Extracted data

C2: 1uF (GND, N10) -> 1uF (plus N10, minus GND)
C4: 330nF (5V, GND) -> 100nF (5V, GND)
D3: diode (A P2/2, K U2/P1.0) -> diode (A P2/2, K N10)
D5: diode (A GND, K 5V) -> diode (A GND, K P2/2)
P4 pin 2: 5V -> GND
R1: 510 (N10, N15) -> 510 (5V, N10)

Task statement
The lines above need to be restated word for word, all of them.

Worked solution
C2: 1uF (GND, N10) -> 1uF (plus N10, minus GND)
C4: 330nF (5V, GND) -> 100nF (5V, GND)
D3: diode (A P2/2, K U2/P1.0) -> diode (A P2/2, K N10)
D5: diode (A GND, K 5V) -> diode (A GND, K P2/2)
P4 pin 2: 5V -> GND
R1: 510 (N10, N15) -> 510 (5V, N10)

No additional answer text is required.